[What this task involves]: Skip every picture, then write out exactly the lines of the listing below from the line that contains "XT101: 4MHz (n3, n10) -> 25MHz (n3, n10)" through the final line.

[Stored data]:
[Start of Attachment]

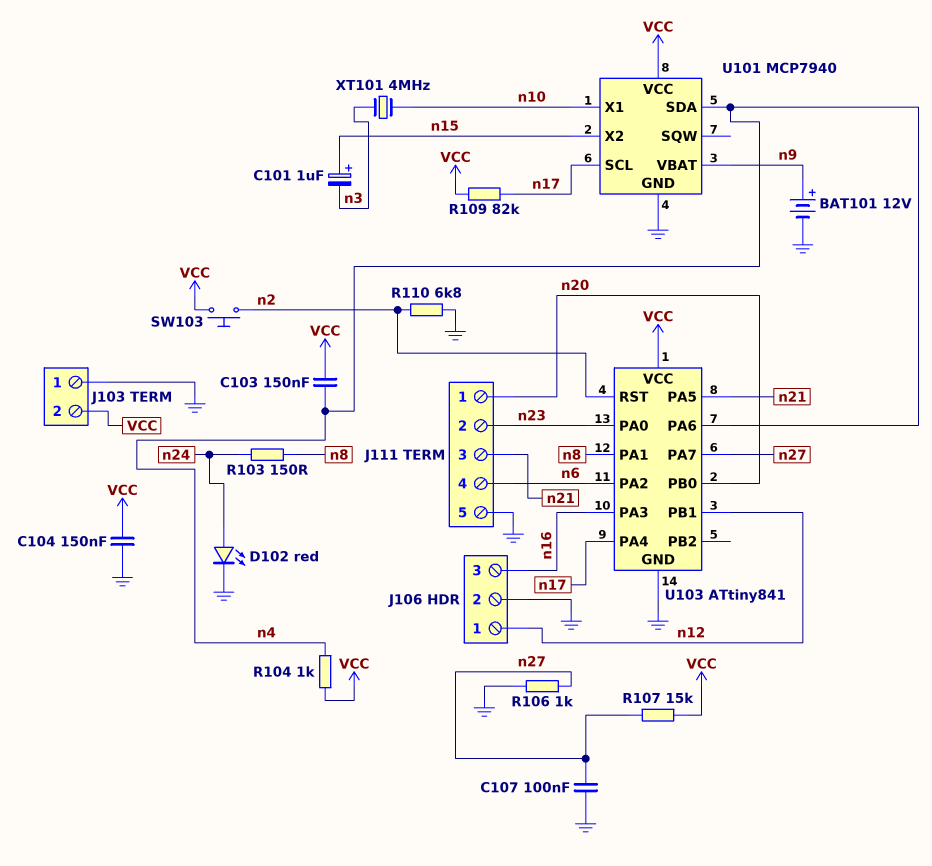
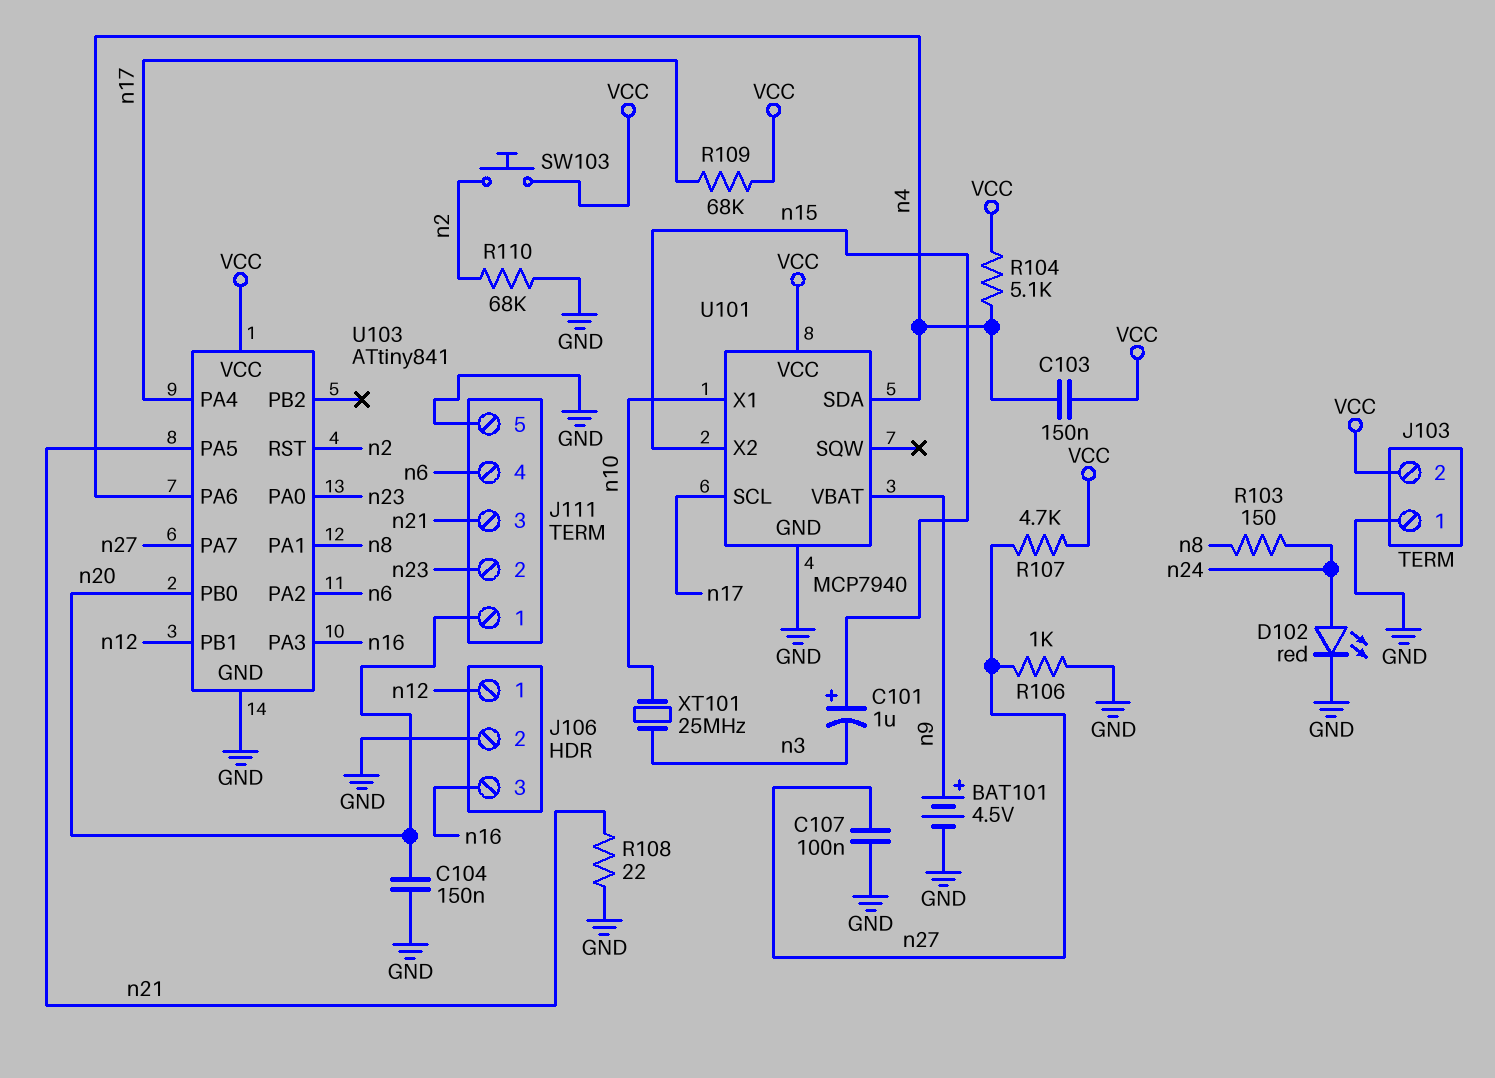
BAT101: 12V (plus n9, minus GND) -> 4.5V (plus n9, minus GND)
C104: 150nF (GND, VCC) -> 150nF (GND, n20)
R104: 1k (VCC, n4) -> 5.1k (VCC, n4)
R107: 15k (VCC, n27) -> 4.7k (VCC, n27)
R108: none -> 22 (GND, n21)
R109: 82k (VCC, n17) -> 68k (VCC, n17)
R110: 6.8k (GND, n2) -> 68k (GND, n2)
XT101: 4MHz (n3, n10) -> 25MHz (n3, n10)

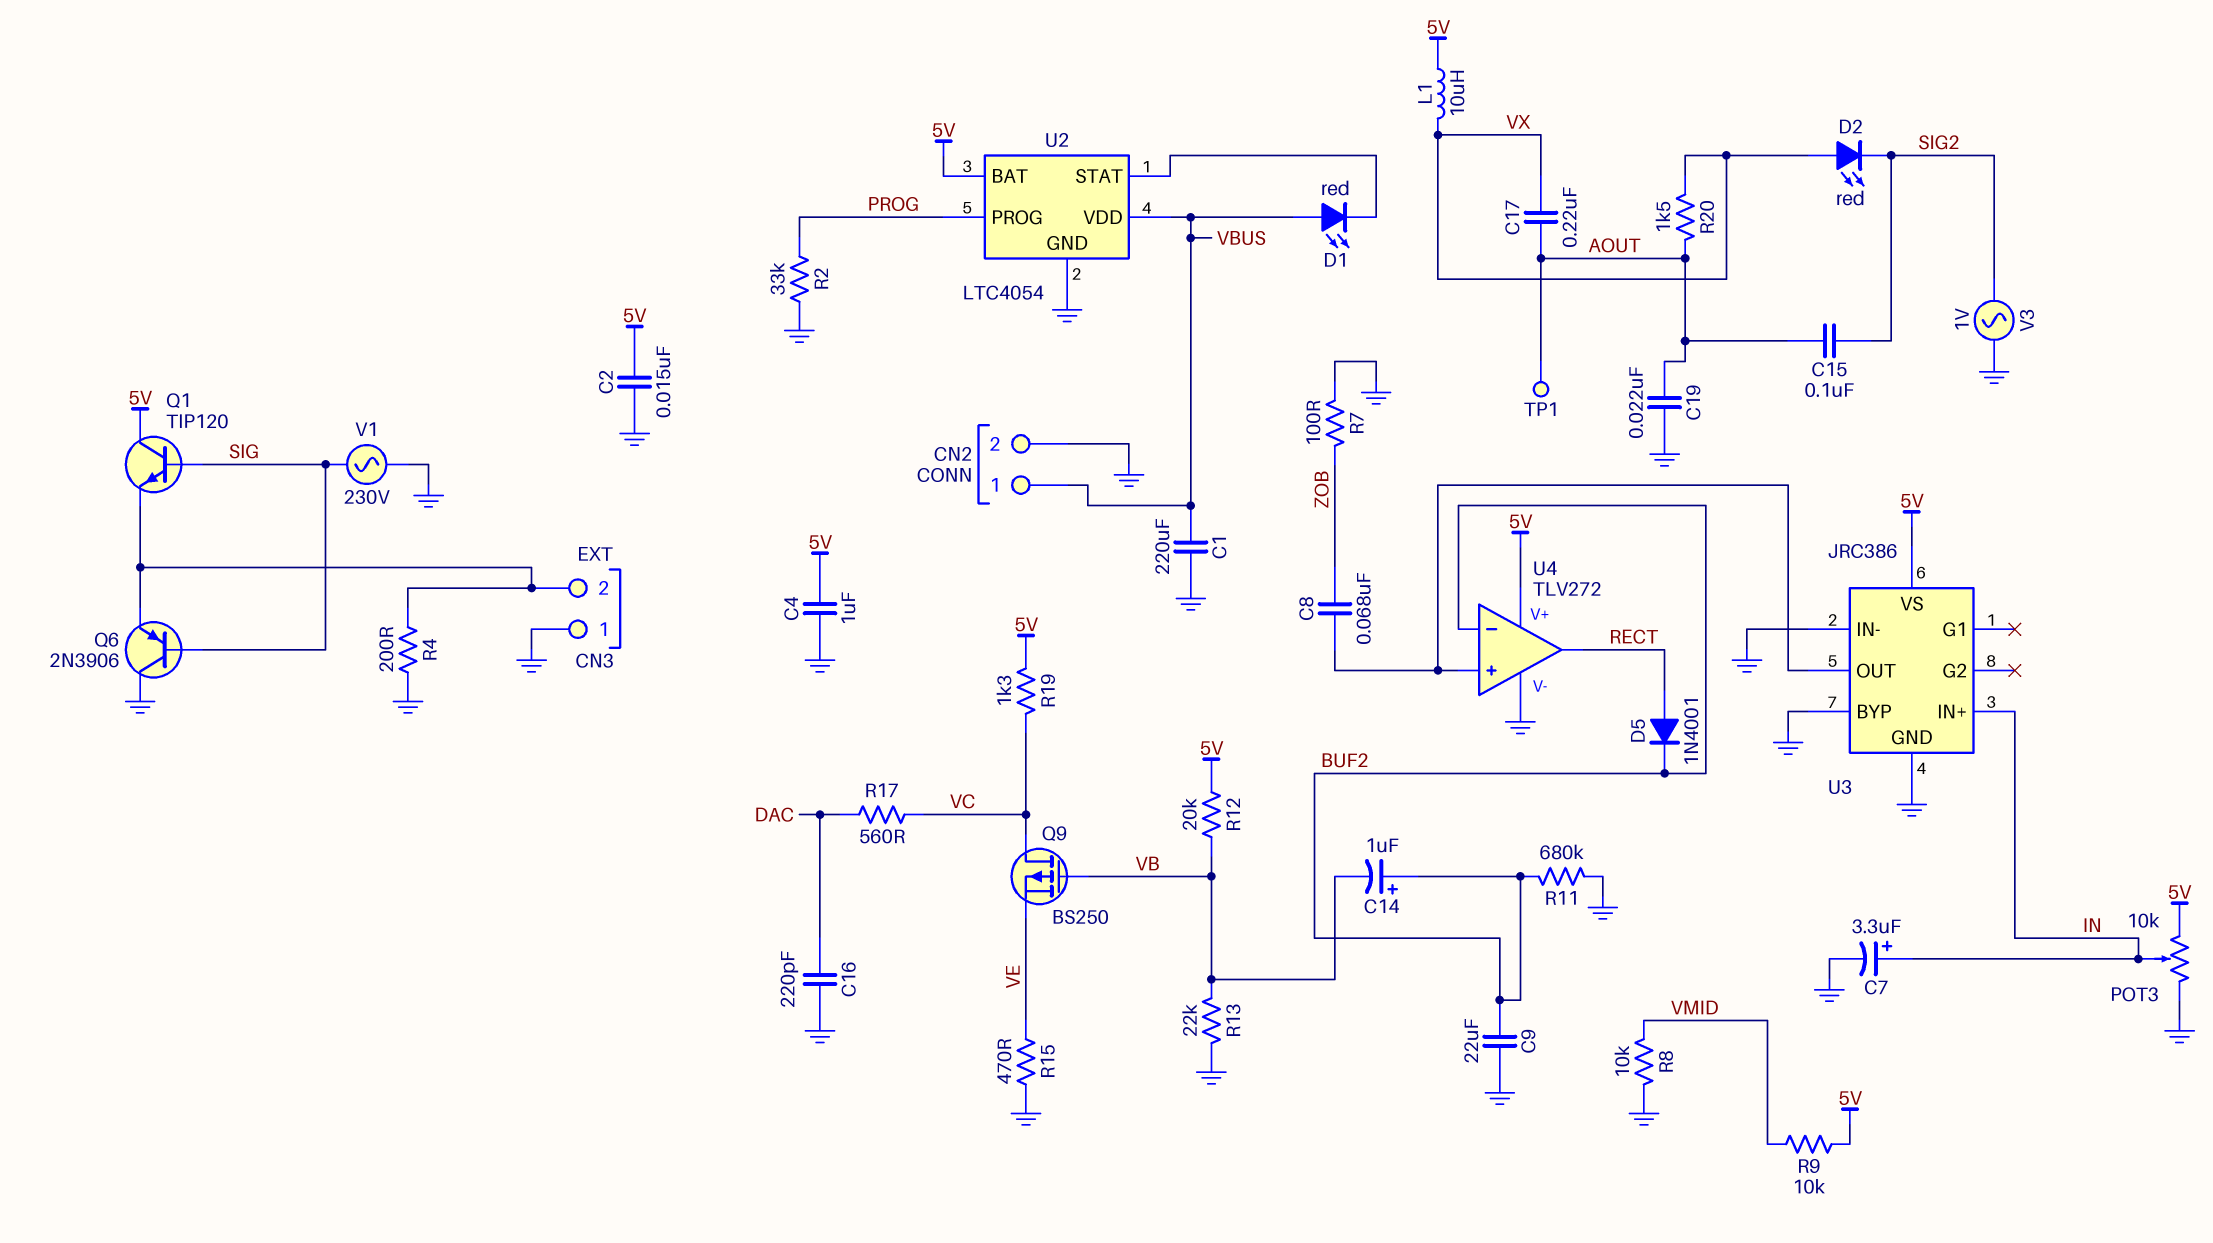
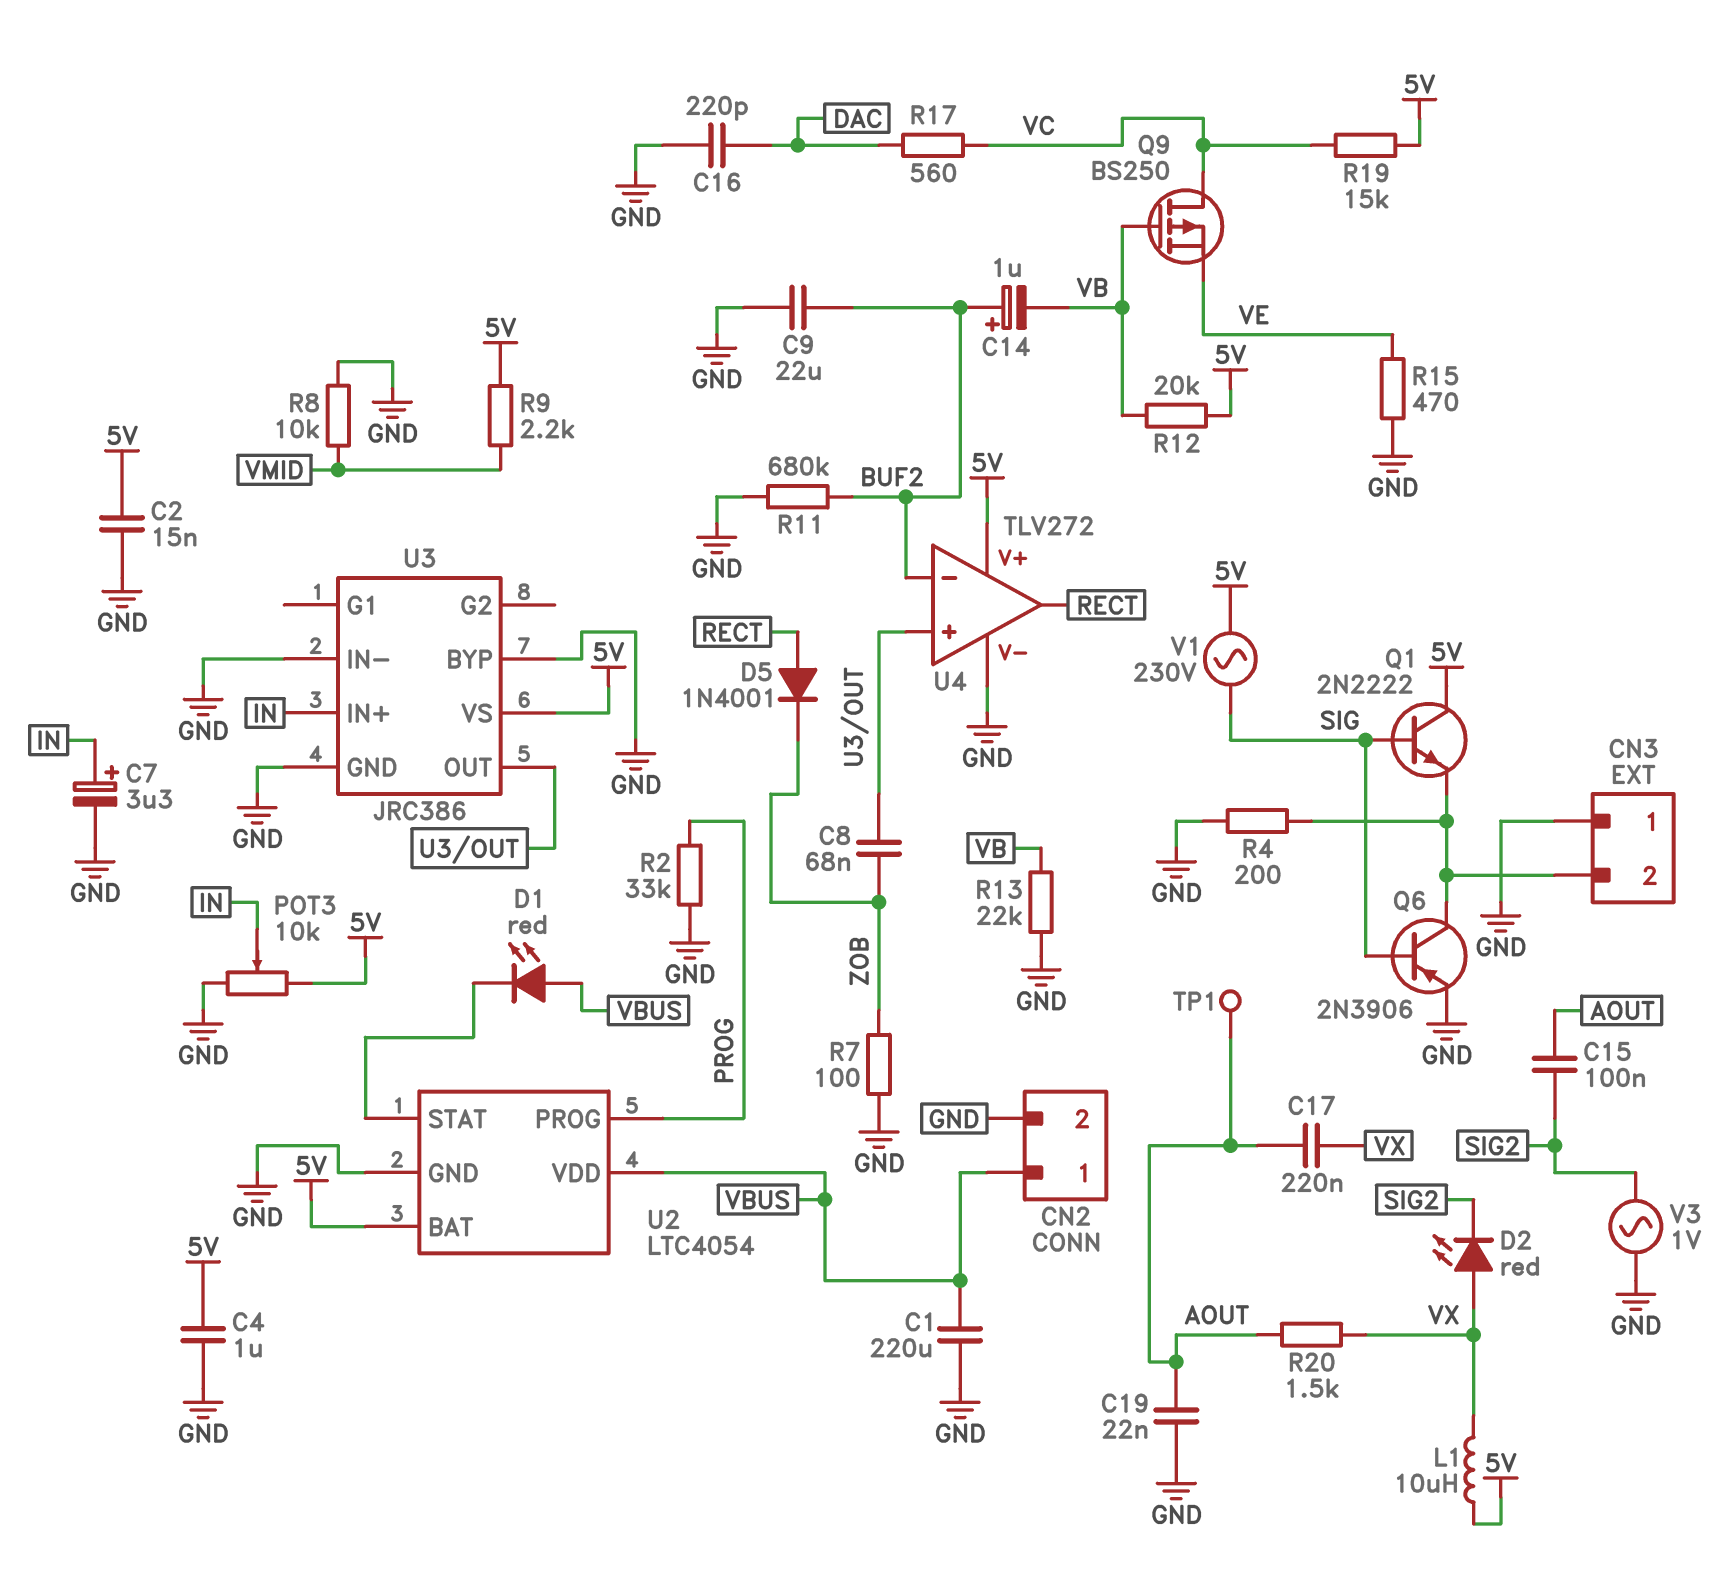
D5: diode 1N4001 (A RECT, K BUF2) -> diode 1N4001 (A RECT, K ZOB)
Q1: NPN TIP120 (B SIG, C 5V, E CN3/2) -> NPN 2N2222 (B SIG, C 5V, E CN3/2)
Q6: PNP 2N3906 (B SIG, C GND, E CN3/2) -> PNP 2N3906 (B SIG, C CN3/2, E GND)
R9: 10k (5V, VMID) -> 2.2k (5V, VMID)
R19: 1.3k (5V, VC) -> 15k (5V, VC)
V1: AC 230V (GND, SIG) -> AC 230V (5V, SIG)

[End of Attachment]

[Answer box]:
XT101: 4MHz (n3, n10) -> 25MHz (n3, n10)

D5: diode 1N4001 (A RECT, K BUF2) -> diode 1N4001 (A RECT, K ZOB)
Q1: NPN TIP120 (B SIG, C 5V, E CN3/2) -> NPN 2N2222 (B SIG, C 5V, E CN3/2)
Q6: PNP 2N3906 (B SIG, C GND, E CN3/2) -> PNP 2N3906 (B SIG, C CN3/2, E GND)
R9: 10k (5V, VMID) -> 2.2k (5V, VMID)
R19: 1.3k (5V, VC) -> 15k (5V, VC)
V1: AC 230V (GND, SIG) -> AC 230V (5V, SIG)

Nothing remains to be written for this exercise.